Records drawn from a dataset

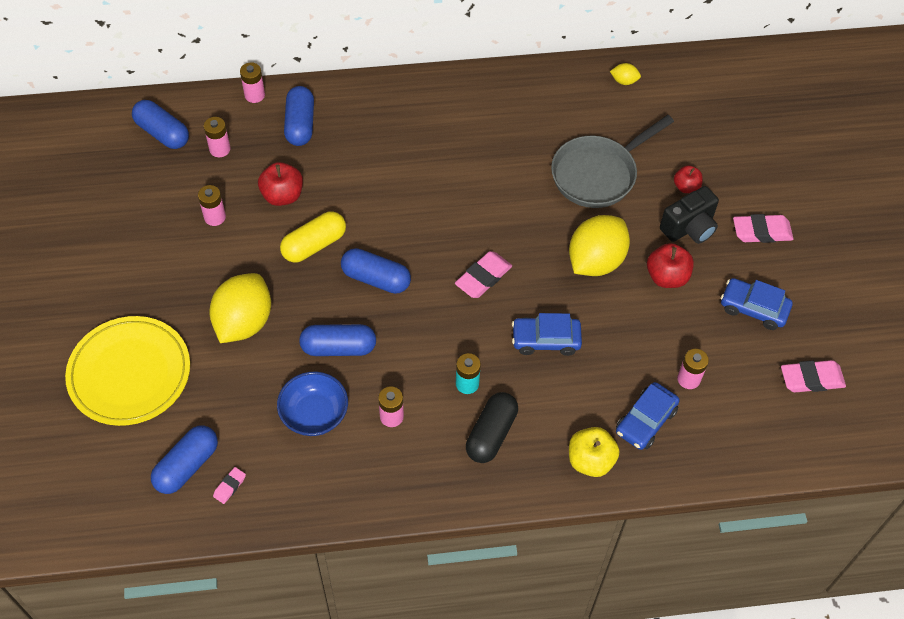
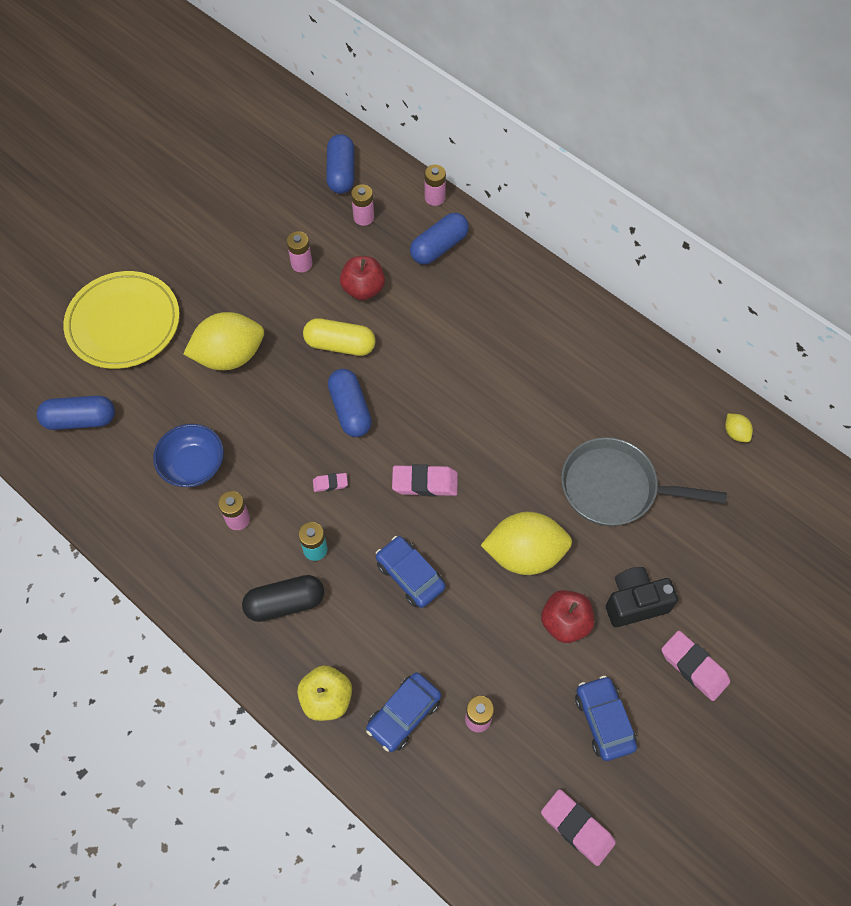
camera: 50 degrees right, 5 degrees up
pink eraser [213,467,246,504] -> pink eraser moved to [313,473,348,492]
blue capsule [299,324,376,356] -> none
blue car [616,382,680,450] -> blue car turned 45 degrees counterclockwise [366,672,441,752]
black camera [660,186,719,244] -> black camera turned 150 degrees clockwise [606,567,678,627]
red apple [674,166,703,193] -> none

_What you will do:_
Pick out every line above that holds the word "degrees" and copy it.

_Solved problem:_
camera: 50 degrees right, 5 degrees up
blue car [616,382,680,450] -> blue car turned 45 degrees counterclockwise [366,672,441,752]
black camera [660,186,719,244] -> black camera turned 150 degrees clockwise [606,567,678,627]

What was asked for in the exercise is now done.